[start of MATERIAL PROVIDED]
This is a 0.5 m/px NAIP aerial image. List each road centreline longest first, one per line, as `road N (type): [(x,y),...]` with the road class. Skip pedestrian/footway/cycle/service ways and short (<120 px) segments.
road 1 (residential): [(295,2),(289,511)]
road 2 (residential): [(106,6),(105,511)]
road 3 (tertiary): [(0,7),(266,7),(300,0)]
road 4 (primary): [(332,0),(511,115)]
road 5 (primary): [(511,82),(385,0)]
[end of MATERIAL PROVIDED]
== TASK ==
Convert the lines above into a JSON list of strings, one string per line, omitting blank lines.

== THE COMPLETED TASK ==
[
  "This is a 0.5 m/px NAIP aerial image. List each road centreline longest first, one per line, as `road N (type): [(x,y),...]` with the road class. Skip pedestrian/footway/cycle/service ways and short (<120 px) segments.",
  "road 1 (residential): [(295,2),(289,511)]",
  "road 2 (residential): [(106,6),(105,511)]",
  "road 3 (tertiary): [(0,7),(266,7),(300,0)]",
  "road 4 (primary): [(332,0),(511,115)]",
  "road 5 (primary): [(511,82),(385,0)]"
]